[BRIEF] Repeat all the data exactly, and where a record holds a picture, leave that picture out.

(Records excerpted from a collection)
******************************

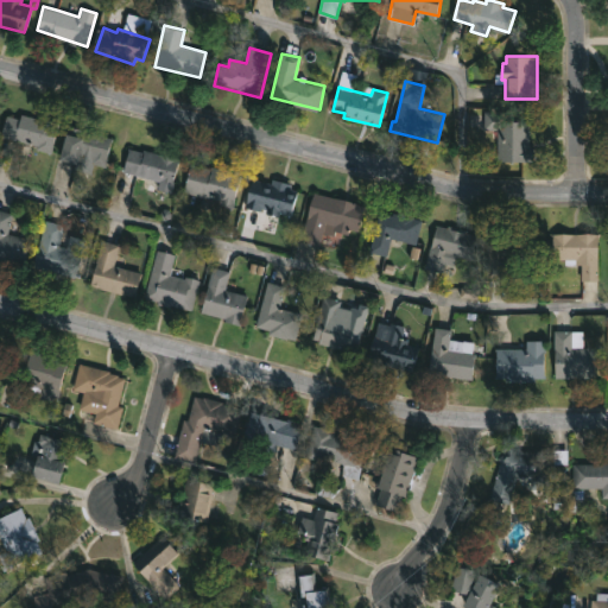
[(530,137),(530,146),(536,146),(536,160),(498,160),(498,130),(485,128),(485,111),(530,111),(530,137)]
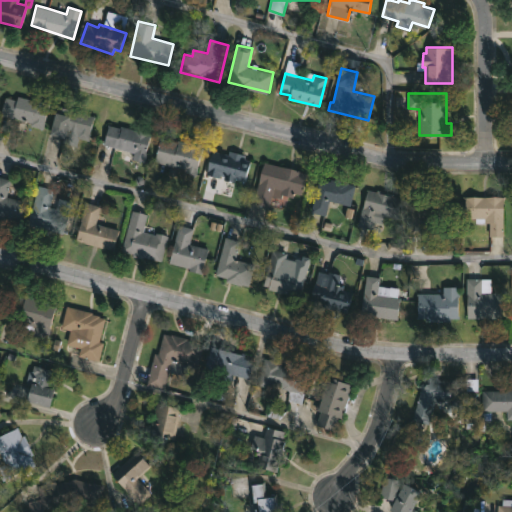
[(36,100),(50,104),(43,129),(31,126),(32,122),(0,114),(5,97),(17,100),(18,95),(36,100)]
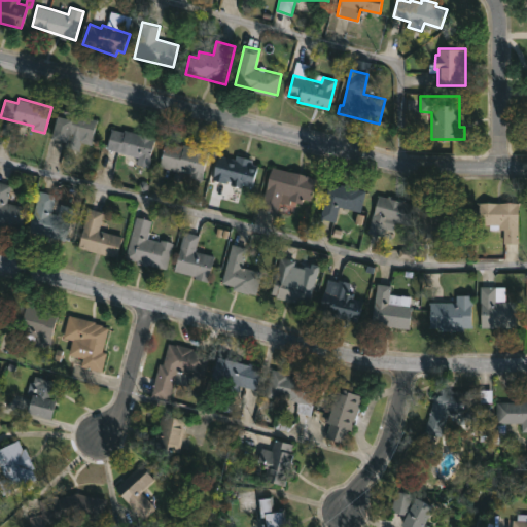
[(94,136),(91,144),(68,138),(66,141),(51,137),(59,108),(97,119),(92,135),(94,136)]
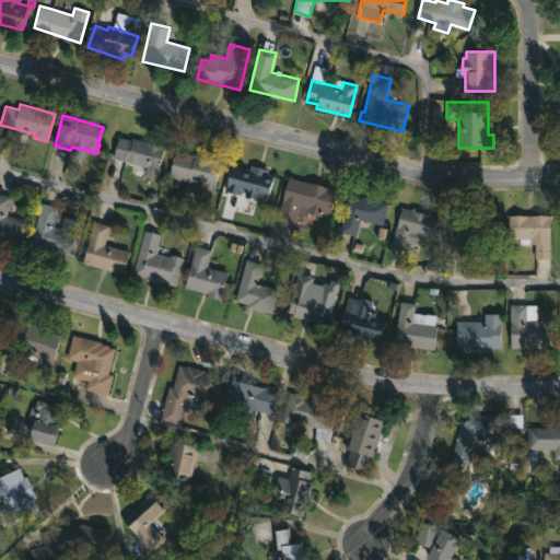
[(120,137),(133,140),(135,137),(162,144),(162,147),(167,149),(162,171),(115,159),(120,137)]
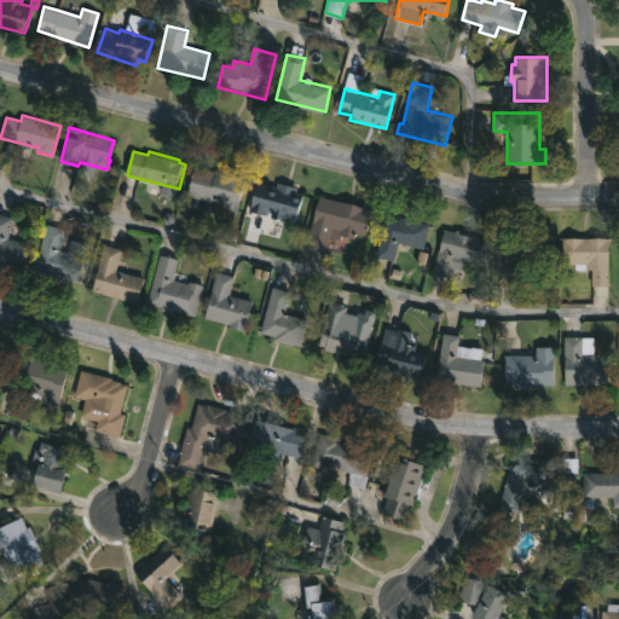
[(195,166),(213,171),(214,168),(225,172),(226,169),(248,175),(237,213),(226,210),(225,215),(213,212),(208,213),(204,207),(207,200),(187,195),(195,166)]
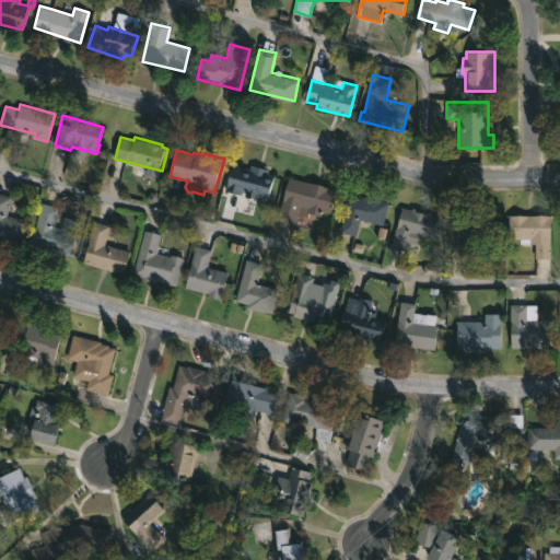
[(269,168),(267,174),(286,181),(278,206),(225,189),(234,164),(251,168),(252,163),(269,168)]
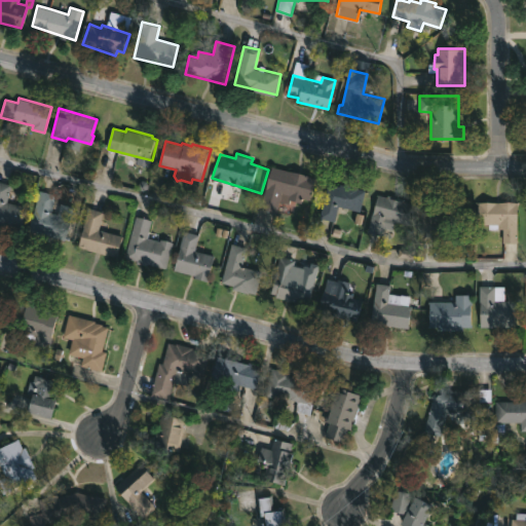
[(315,178),(309,200),(291,196),(289,203),(279,200),(276,213),(260,209),(261,205),(258,204),(260,197),(263,198),(271,165),(315,178)]
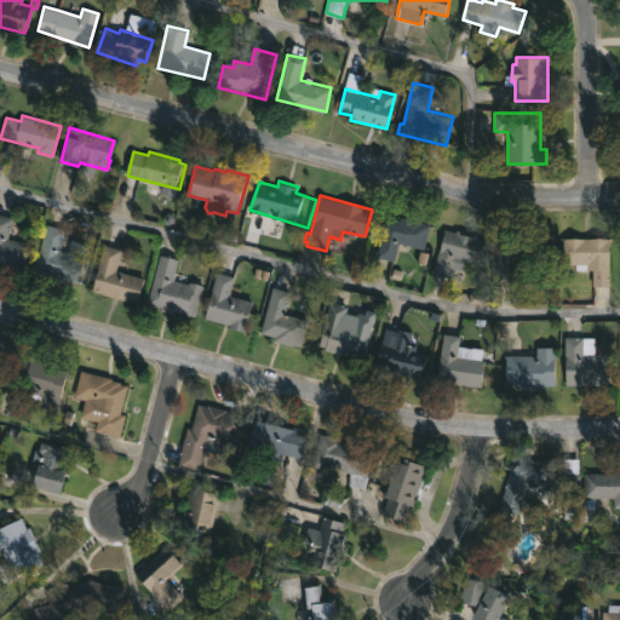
[(30,244),(24,269),(0,262),(0,213),(13,217),(9,237),(30,244)]
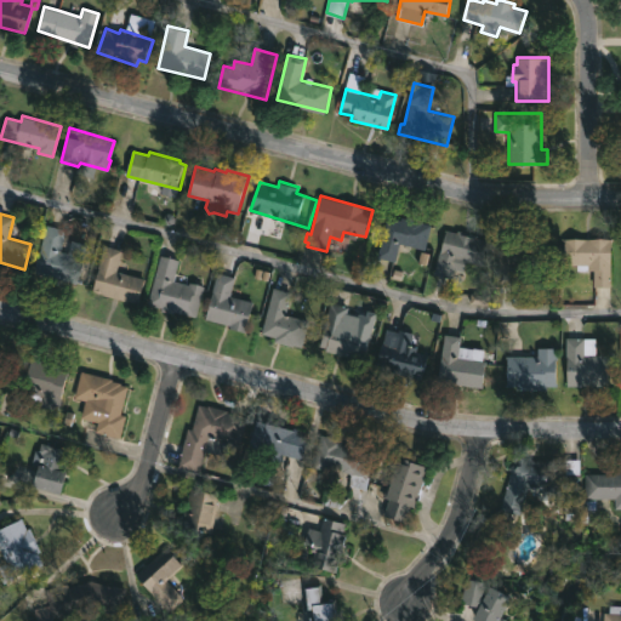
[(402,216),(432,224),(425,250),(399,243),(393,262),(376,257),(388,216),(400,220),(402,216)]
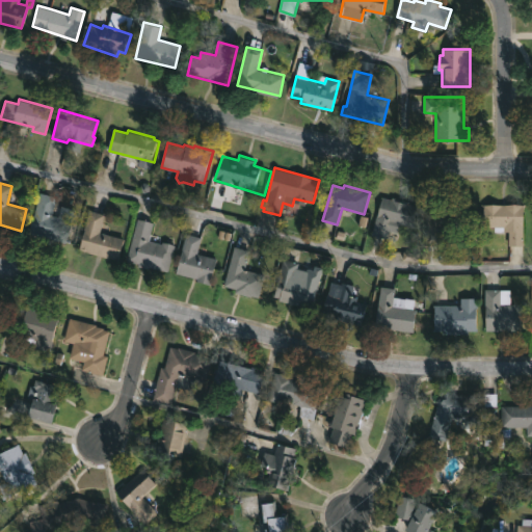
[(72,223),(67,242),(50,238),(49,242),(37,239),(38,235),(30,233),(40,192),(56,196),(55,204),(73,208),(70,222),(72,223)]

******************************

[FINISHED EXERCISE]
[(530,137),(530,146),(536,146),(536,160),(498,160),(498,130),(485,128),(485,111),(530,111),(530,137)]
[(36,100),(50,104),(43,129),(31,126),(32,122),(0,114),(5,97),(17,100),(18,95),(36,100)]
[(94,136),(91,144),(68,138),(66,141),(51,137),(59,108),(97,119),(92,135),(94,136)]
[(120,137),(133,140),(135,137),(162,144),(162,147),(167,149),(162,171),(115,159),(120,137)]
[(195,166),(213,171),(214,168),(225,172),(226,169),(248,175),(237,213),(226,210),(225,215),(213,212),(208,213),(204,207),(207,200),(187,195),(195,166)]
[(269,168),(267,174),(286,181),(278,206),(225,189),(234,164),(251,168),(252,163),(269,168)]
[(315,178),(309,200),(291,196),(289,203),(279,200),(276,213),(260,209),(261,205),(258,204),(260,197),(263,198),(271,165),(315,178)]
[(30,244),(24,269),(0,262),(0,213),(13,217),(9,237),(30,244)]
[(402,216),(432,224),(425,250),(399,243),(393,262),(376,257),(388,216),(400,220),(402,216)]
[(72,223),(67,242),(50,238),(49,242),(37,239),(38,235),(30,233),(40,192),(56,196),(55,204),(73,208),(70,222),(72,223)]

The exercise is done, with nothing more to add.